■ **GOAL OF THE EXERCISE**: Copy down every line of the data that follows exactly. Omit the pictures.

■ **Extracted records**:

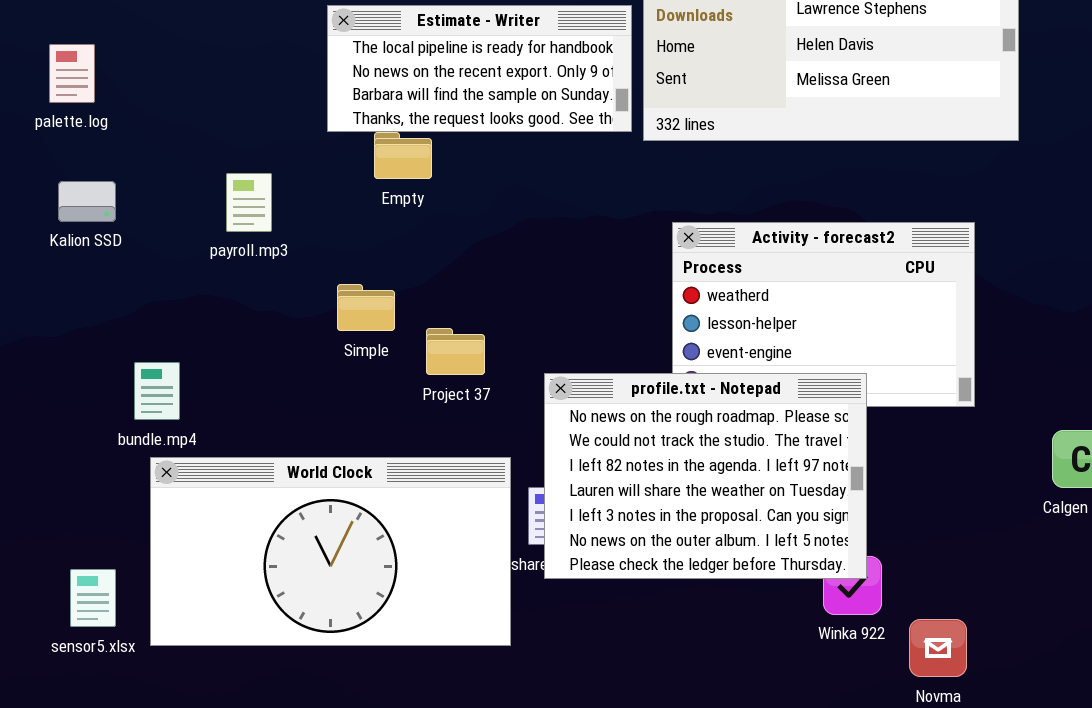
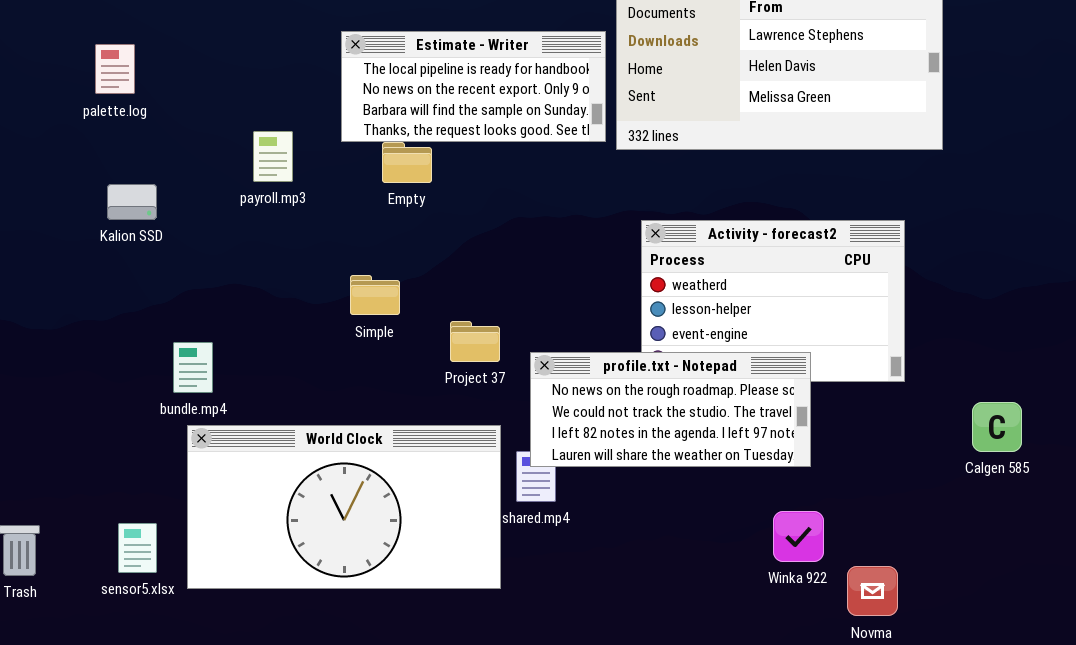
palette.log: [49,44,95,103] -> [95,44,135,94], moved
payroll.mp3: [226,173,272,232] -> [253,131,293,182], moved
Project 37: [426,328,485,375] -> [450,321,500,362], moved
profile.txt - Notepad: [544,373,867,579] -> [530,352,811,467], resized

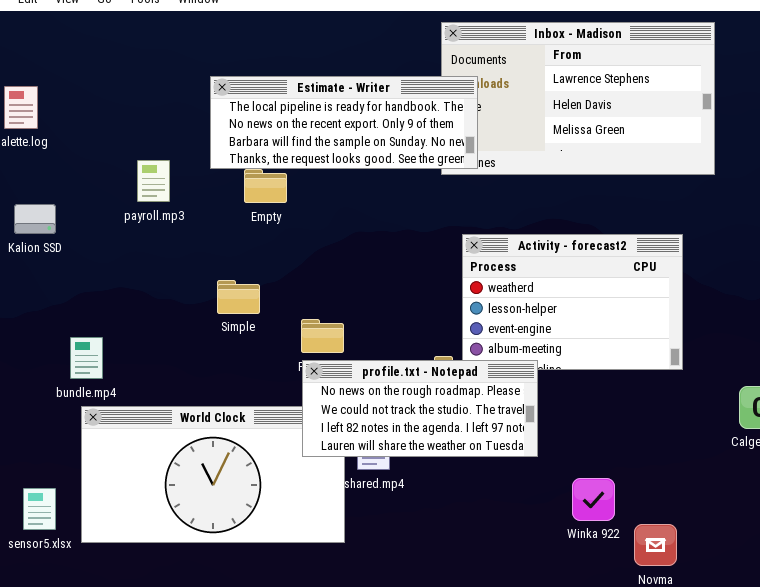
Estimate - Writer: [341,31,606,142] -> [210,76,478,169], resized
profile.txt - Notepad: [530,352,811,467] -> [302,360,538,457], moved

■ **RESULT**:
palette.log: [49,44,95,103] -> [95,44,135,94], moved
payroll.mp3: [226,173,272,232] -> [253,131,293,182], moved
Project 37: [426,328,485,375] -> [450,321,500,362], moved
profile.txt - Notepad: [544,373,867,579] -> [530,352,811,467], resized

Estimate - Writer: [341,31,606,142] -> [210,76,478,169], resized
profile.txt - Notepad: [530,352,811,467] -> [302,360,538,457], moved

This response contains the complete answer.